<<<<

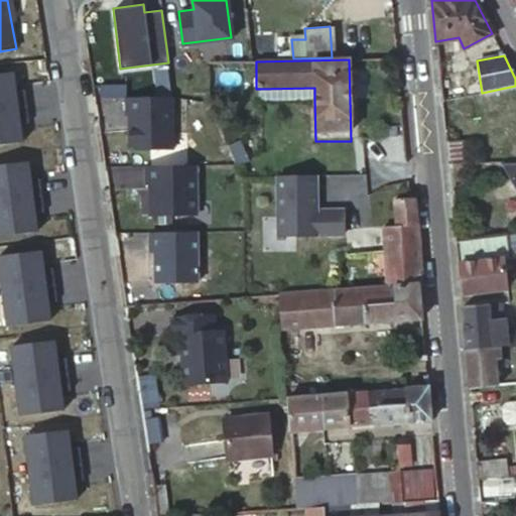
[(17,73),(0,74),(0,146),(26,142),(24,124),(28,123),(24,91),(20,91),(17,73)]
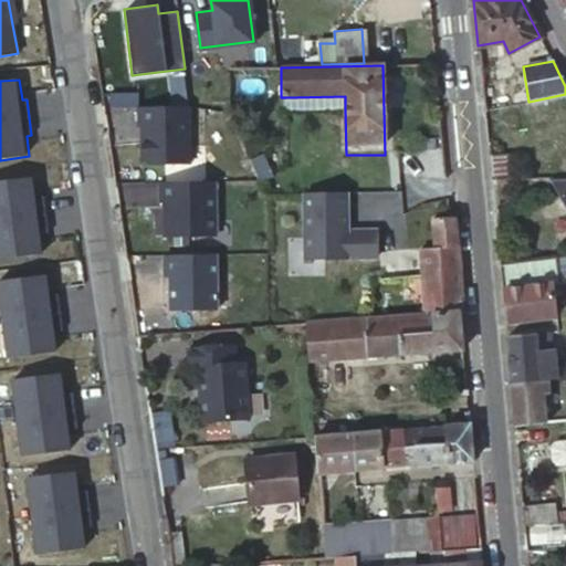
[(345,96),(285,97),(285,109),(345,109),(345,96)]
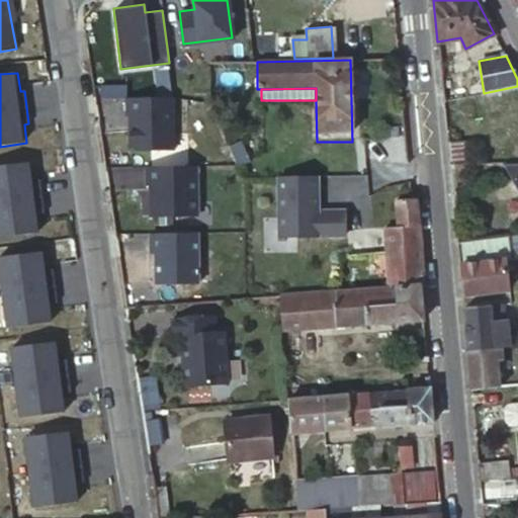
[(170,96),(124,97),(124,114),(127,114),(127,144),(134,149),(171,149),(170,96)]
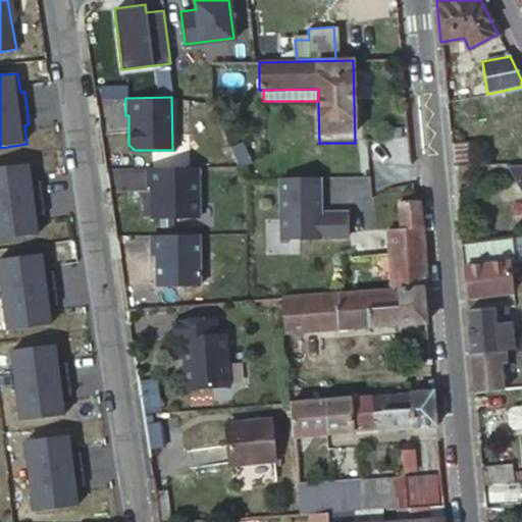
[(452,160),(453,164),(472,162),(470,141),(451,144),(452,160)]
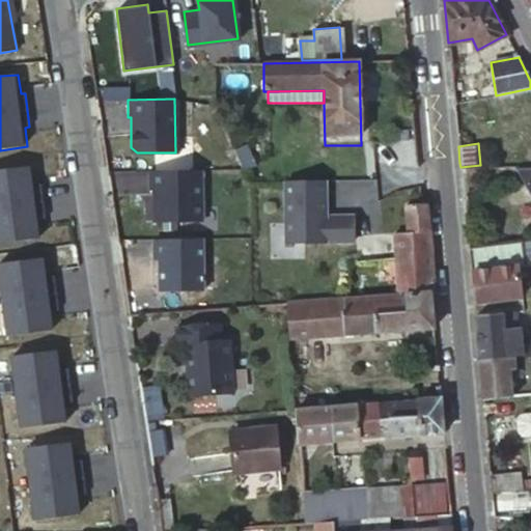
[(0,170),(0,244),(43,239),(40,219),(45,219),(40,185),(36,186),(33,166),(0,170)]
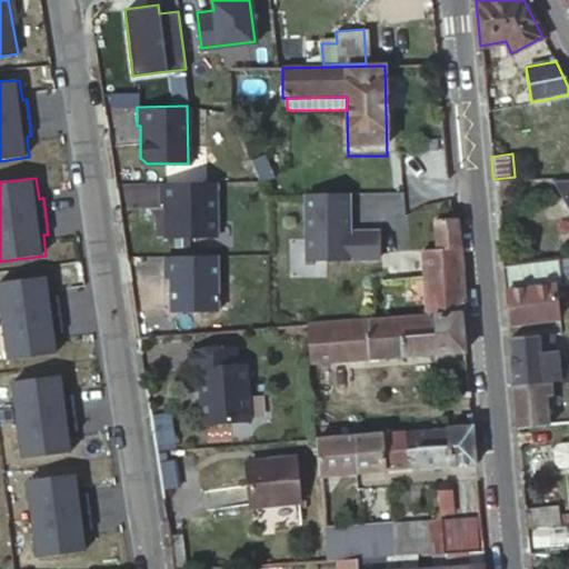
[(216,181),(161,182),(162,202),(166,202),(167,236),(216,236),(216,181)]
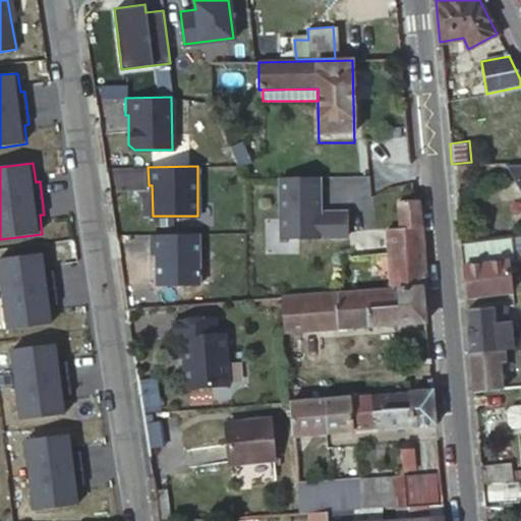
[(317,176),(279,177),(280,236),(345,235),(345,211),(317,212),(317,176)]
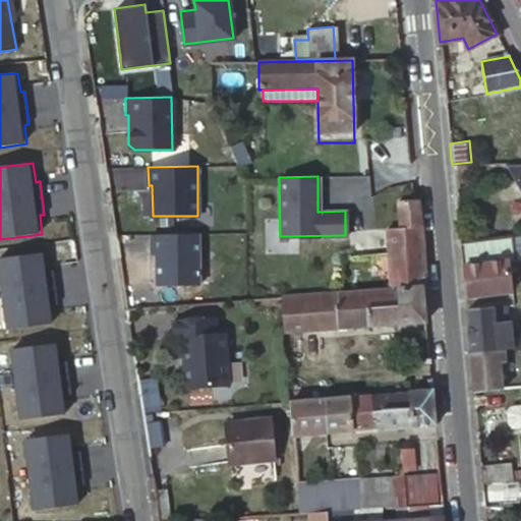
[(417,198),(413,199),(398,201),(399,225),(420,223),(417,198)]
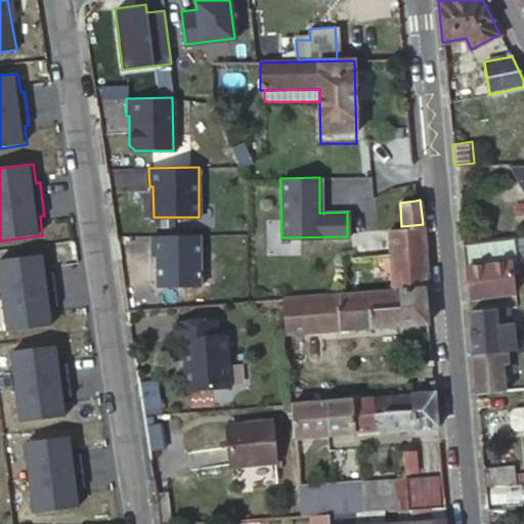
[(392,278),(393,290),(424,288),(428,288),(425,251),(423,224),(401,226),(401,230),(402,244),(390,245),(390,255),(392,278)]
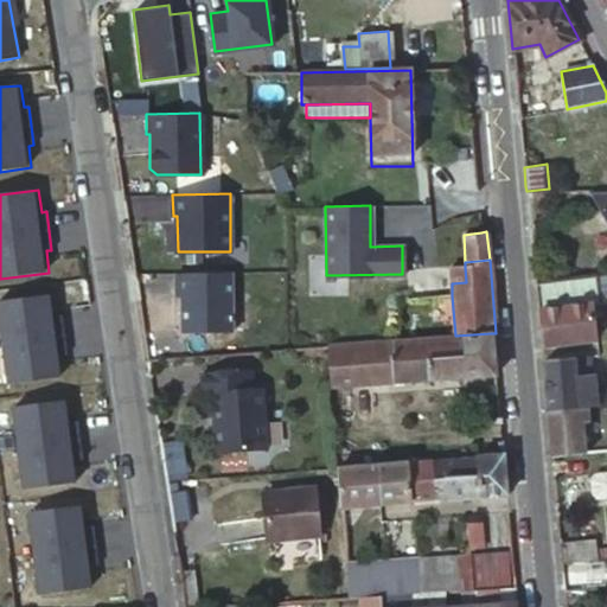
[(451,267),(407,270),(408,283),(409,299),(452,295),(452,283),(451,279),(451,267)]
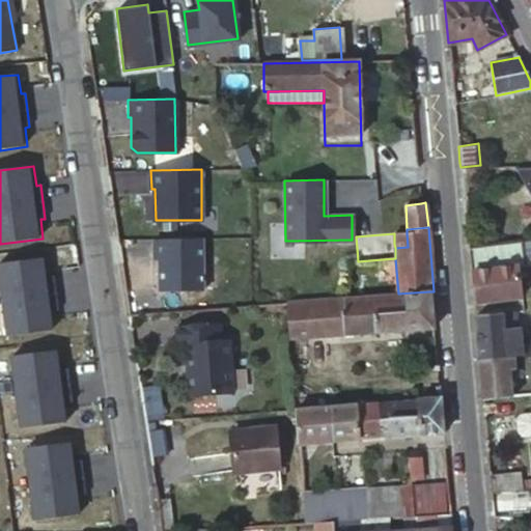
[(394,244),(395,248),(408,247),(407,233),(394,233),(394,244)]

>>>>

Output the line containing "[(452,160),(453,164),(472,162),(470,141),(451,144),(452,160)]" and each line after it, through the end of the material, exactly as given. No pictures belong in the output.

[(452,160),(453,164),(472,162),(470,141),(451,144),(452,160)]
[(0,170),(0,244),(43,239),(40,219),(45,219),(40,185),(36,186),(33,166),(0,170)]
[(216,181),(161,182),(162,202),(166,202),(167,236),(216,236),(216,181)]
[(317,176),(279,177),(280,236),(345,235),(345,211),(317,212),(317,176)]
[(417,198),(413,199),(398,201),(399,225),(420,223),(417,198)]
[(392,278),(393,290),(424,288),(428,288),(425,251),(423,224),(401,226),(401,230),(402,244),(390,245),(390,255),(392,278)]
[(451,267),(407,270),(408,283),(409,299),(452,295),(452,283),(451,279),(451,267)]
[(394,244),(395,248),(408,247),(407,233),(394,233),(394,244)]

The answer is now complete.